**INFORMATION:**
[Start of Attachment]

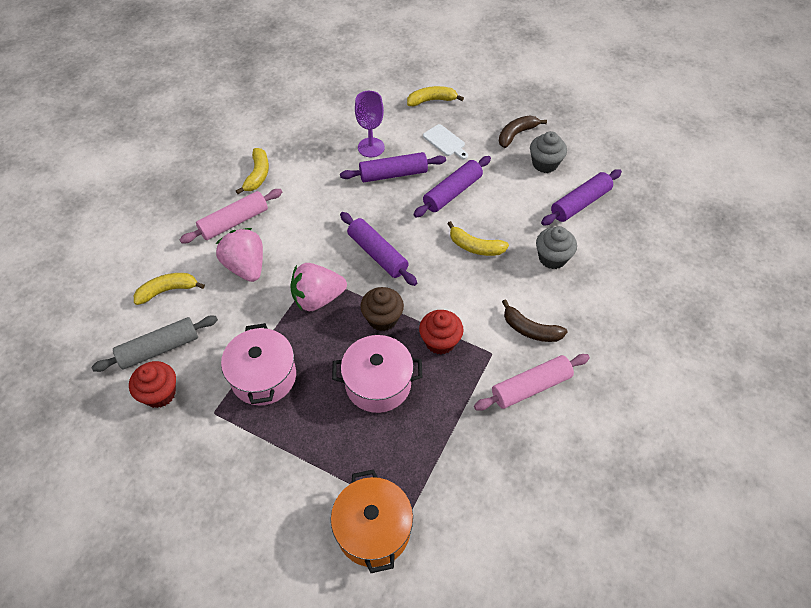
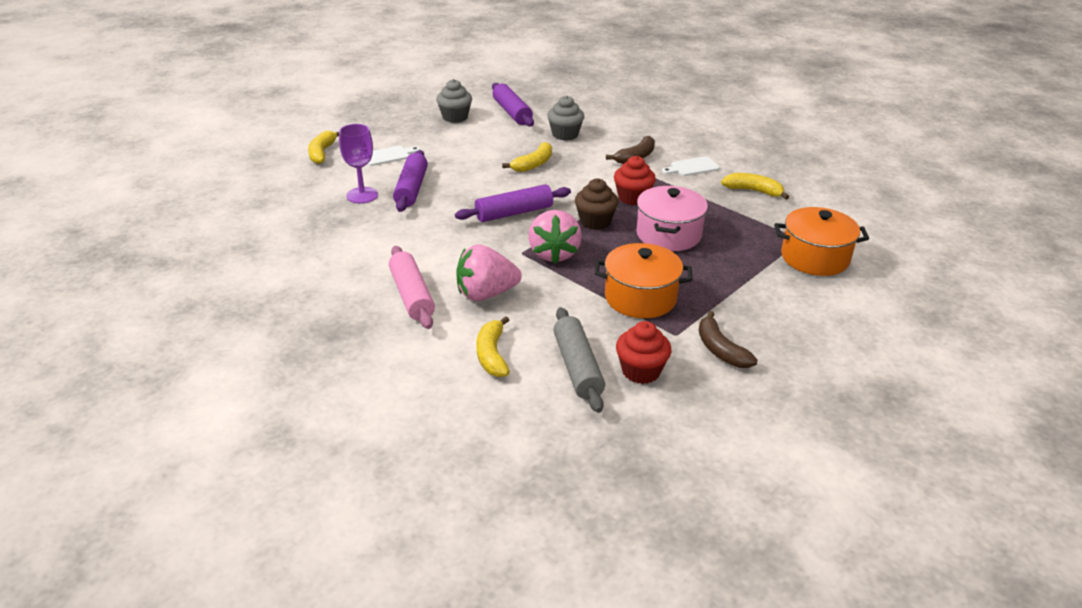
camera: 75 degrees left, 20 degrees down
(257, 175) = (346, 271): yellow banana -> yellow banana (753, 191)
(263, 377) = (640, 298): pink pot -> orange pot
(452, 192) = (459, 163): purple rolling pin -> none
(516, 134) = (407, 122): brown banana -> brown banana (720, 350)
(531, 387) = (692, 167): pink rolling pin -> white cutting board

[End of Attachment]

**BRIEF:**
What is needed is every entry above, repeated exactly, with the pictures dropped.

**WRITTEN SOLUTION:**
camera: 75 degrees left, 20 degrees down
(257, 175) = (346, 271): yellow banana -> yellow banana (753, 191)
(263, 377) = (640, 298): pink pot -> orange pot
(452, 192) = (459, 163): purple rolling pin -> none
(516, 134) = (407, 122): brown banana -> brown banana (720, 350)
(531, 387) = (692, 167): pink rolling pin -> white cutting board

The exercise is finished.